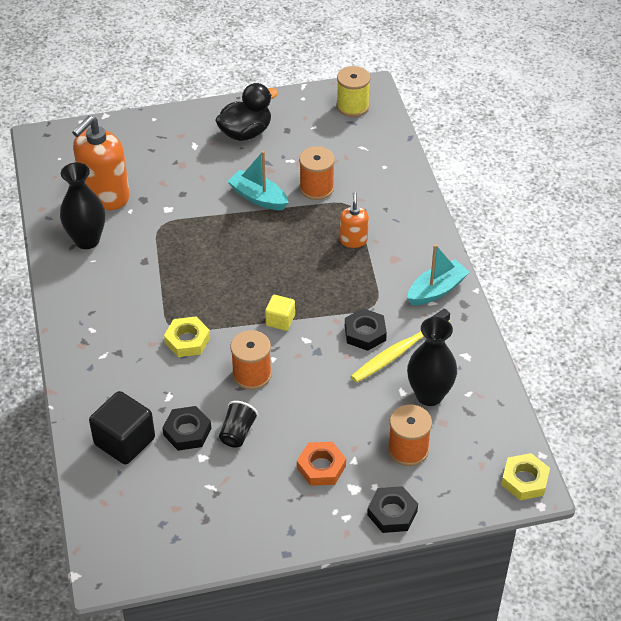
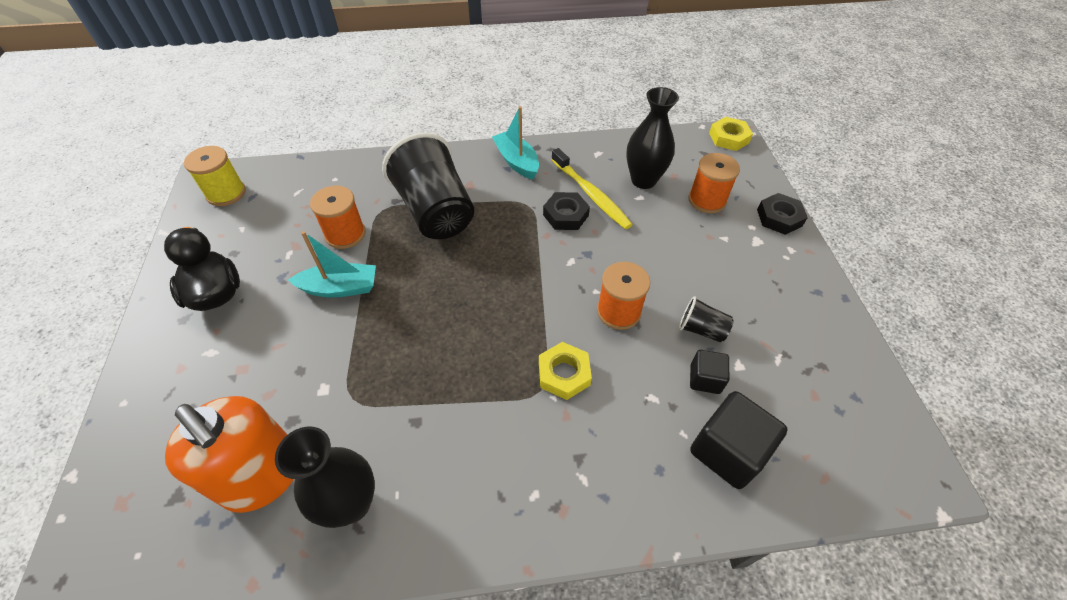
camera: 85 degrees left, 5 degrees up
(187, 431) = (705, 379): black nut -> black cube
(258, 197) = (340, 288): turquoise boat -> turquoise boat turned 135 degrees counterclockwise
(280, 320) = (541, 281): yellow cube -> none
(321, 467) = (736, 262): orange nut -> none
(353, 240) = (435, 212): orange soap dispenser -> black cup

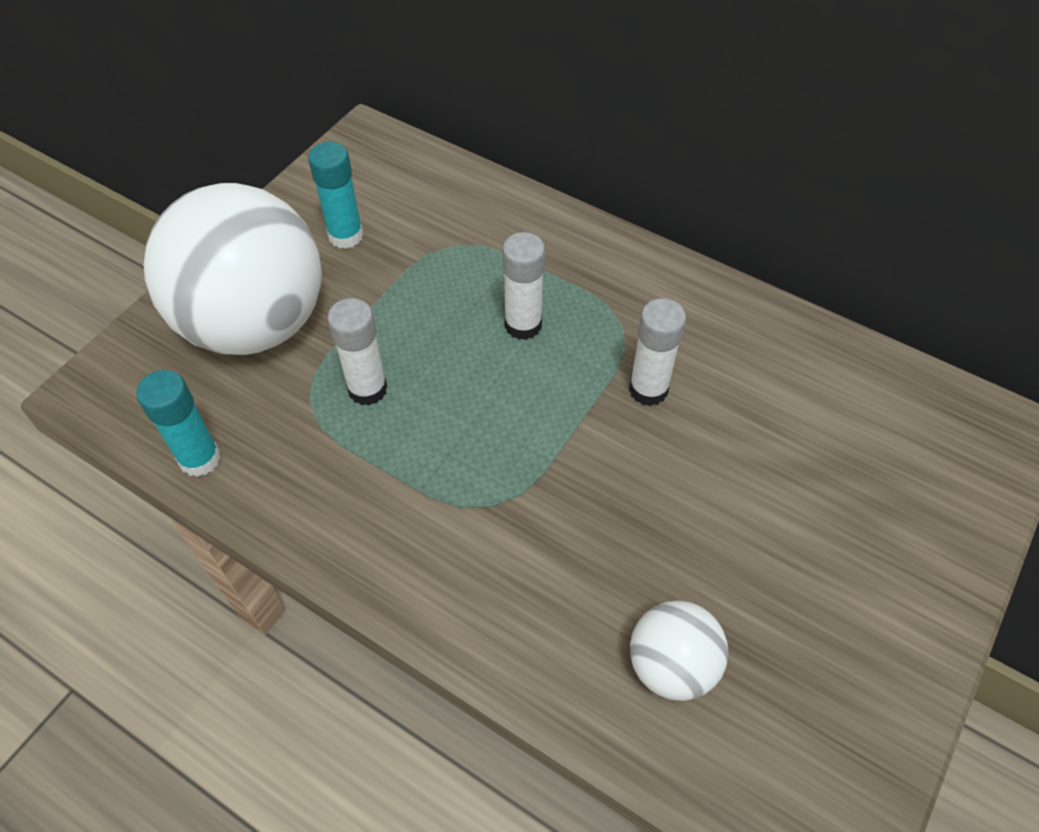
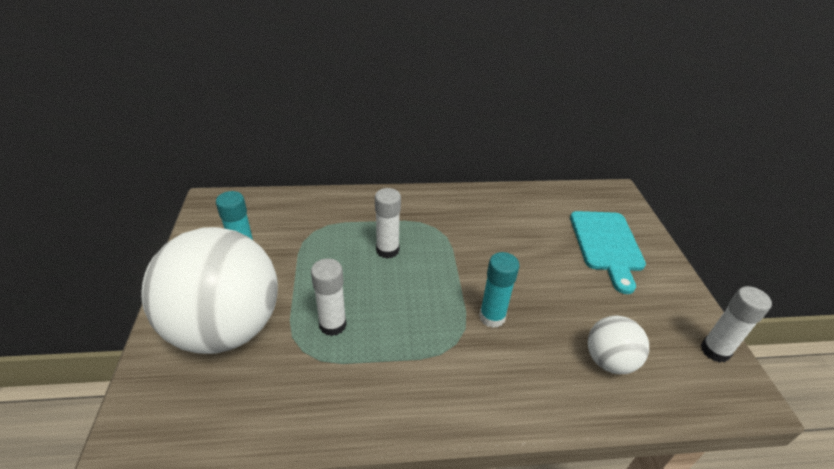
camera: 40 degrees left, 15 degrees down
(200, 458) = (258, 427): turquoise glue stick -> turquoise glue stick (492, 317)
(648, 389) = (474, 248): white glue stick -> white glue stick (715, 351)
(874, 505) = (606, 244): none -> turquoise cutting board

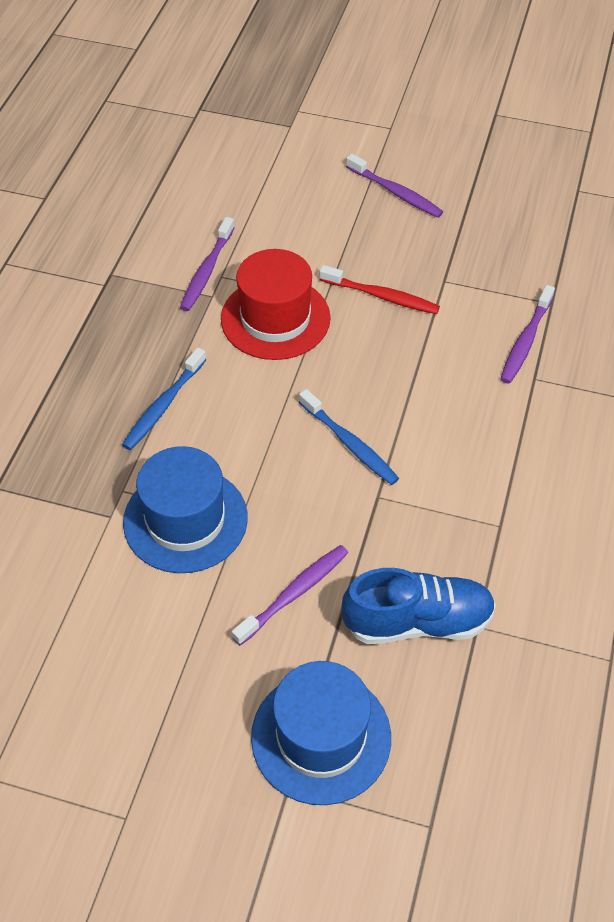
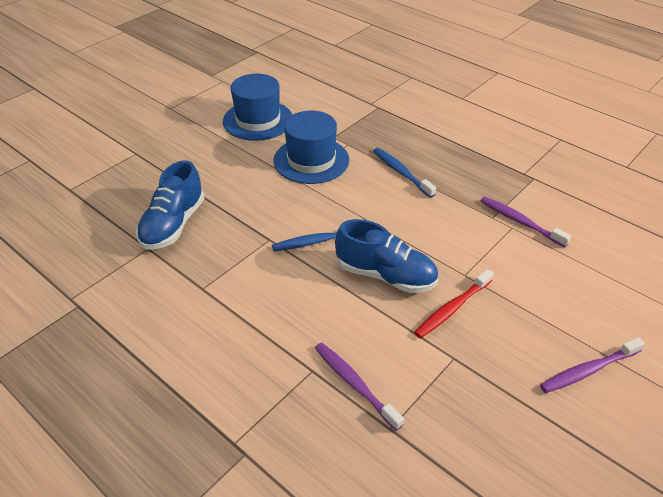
camera: 115 degrees right, 10 degrees down
(275, 318) = (455, 241): red hat -> none
(294, 593) = (232, 184): purple toothbrush -> none
(321, 737) = (147, 169): blue hat -> blue hat (258, 120)
(368, 362) = (385, 275): none -> blue shoe

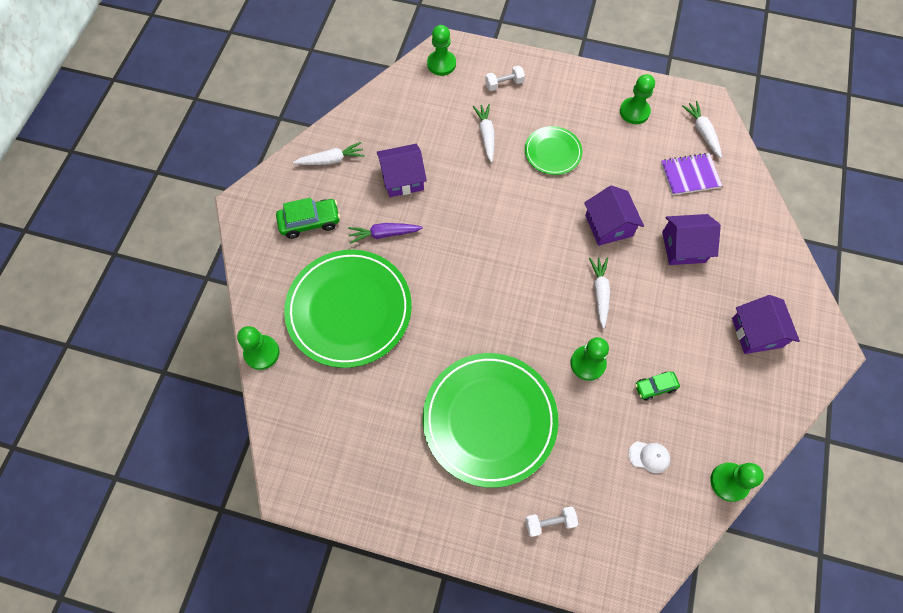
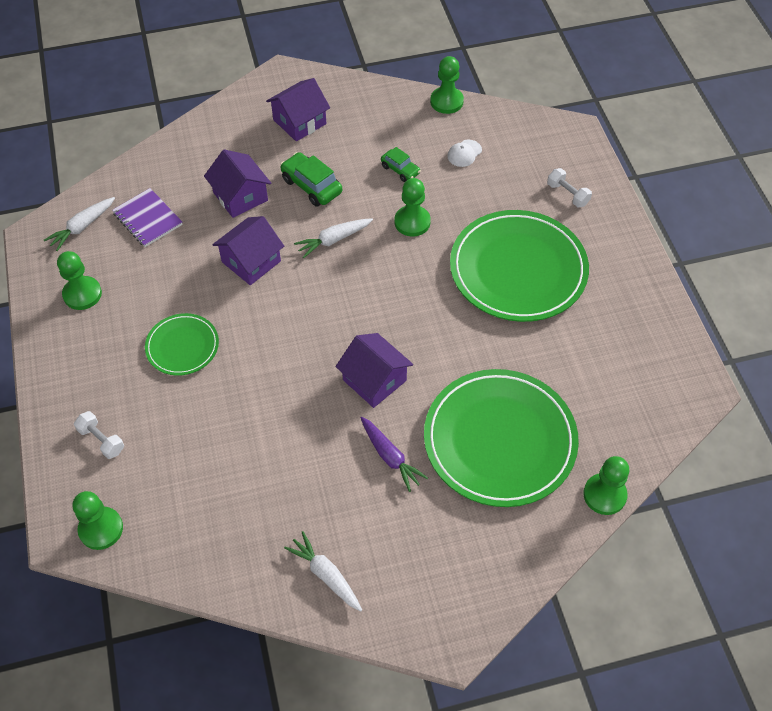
camera: 120 degrees left, 10 degrees down
(310, 222) = (425, 545): green car -> green car (311, 186)
(403, 179) = (305, 478): purple house -> purple house (374, 380)
(486, 135) = (193, 422): white carrot -> none
(649, 456) = (464, 153): white cap -> white cap turned 120 degrees counterclockwise

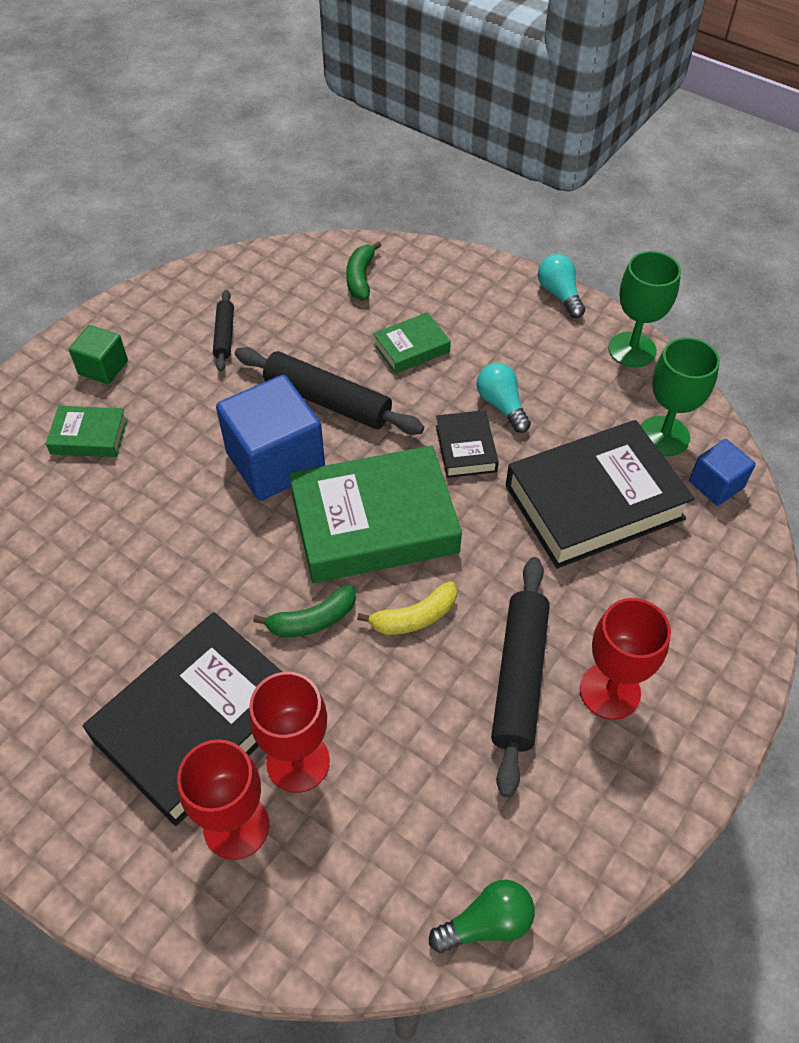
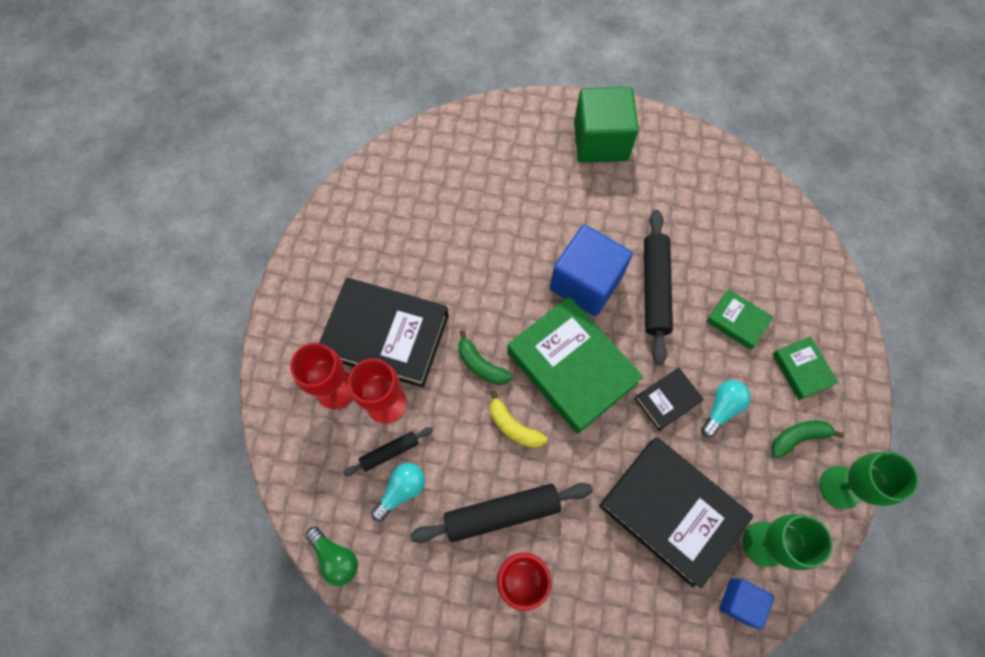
camera: 65 degrees right, 15 degrees up
(89, 436) = (544, 165): green book -> green book (802, 369)
(103, 367) = (600, 141): green cube -> green cube, size x1.90
(224, 335) = (671, 195): black rolling pin -> black rolling pin (390, 452)
(361, 278) = (783, 254): green banana -> green banana (798, 437)
(559, 295) = (863, 407): turquoise light bulb -> turquoise light bulb (401, 490)

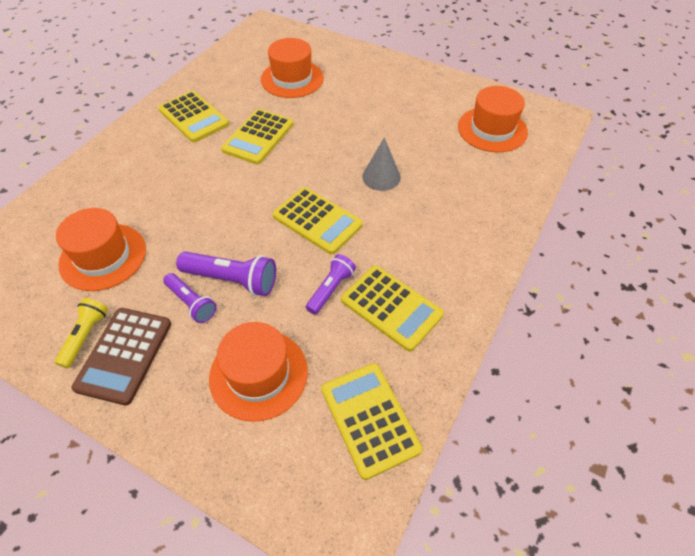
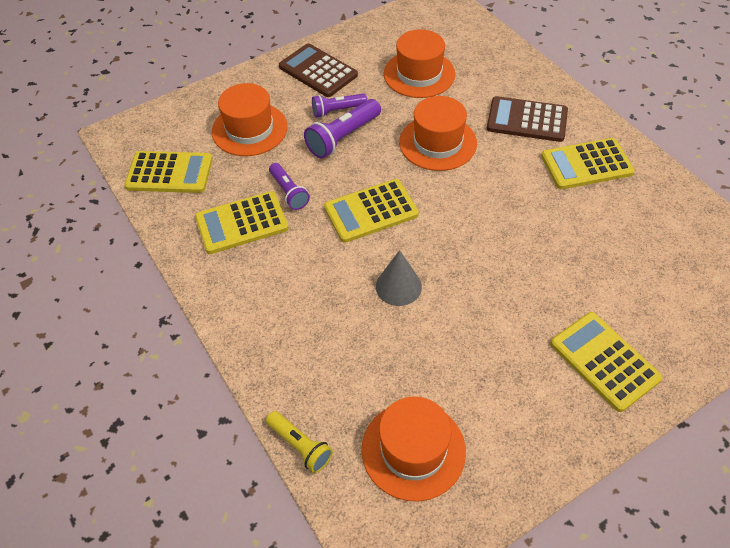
camera: 120 degrees right, 0 degrees up
(85, 336) = (348, 56): yellow flashlight -> yellow flashlight (300, 446)
(151, 161) = (527, 120): none -> brown calculator
(258, 137) = (523, 206): yellow calculator -> yellow calculator (604, 361)
(292, 79) = (630, 274): orange hat -> orange hat (437, 143)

==============================

*TASK DETAILS*.
No pictures go in the copy. Retype exactly the lines from the one with "(874, 505) = (606, 244): none" through the last line of the entries above, both included, and nothing more.

*TASK ANSWER*.
(874, 505) = (606, 244): none -> turquoise cutting board

camera: 115 degrees right, 10 degrees down
(275, 318) = (455, 241): red hat -> none
(294, 593) = (232, 184): purple toothbrush -> none
(321, 737) = (147, 169): blue hat -> blue hat (258, 120)
(368, 362) = (385, 275): none -> blue shoe

camera: 120 degrees left, 10 degrees down
(310, 222) = (425, 545): green car -> green car (311, 186)
(403, 179) = (305, 478): purple house -> purple house (374, 380)
(486, 135) = (193, 422): white carrot -> none
(649, 456) = (464, 153): white cap -> white cap turned 120 degrees counterclockwise

camera: 65 degrees right, 15 degrees up
(89, 436) = (544, 165): green book -> green book (802, 369)
(103, 367) = (600, 141): green cube -> green cube, size x1.90
(224, 335) = (671, 195): black rolling pin -> black rolling pin (390, 452)
(361, 278) = (783, 254): green banana -> green banana (798, 437)
(559, 295) = (863, 407): turquoise light bulb -> turquoise light bulb (401, 490)

camera: 120 degrees right, 0 degrees up
(85, 336) = (348, 56): yellow flashlight -> yellow flashlight (300, 446)
(151, 161) = (527, 120): none -> brown calculator
(258, 137) = (523, 206): yellow calculator -> yellow calculator (604, 361)
(292, 79) = (630, 274): orange hat -> orange hat (437, 143)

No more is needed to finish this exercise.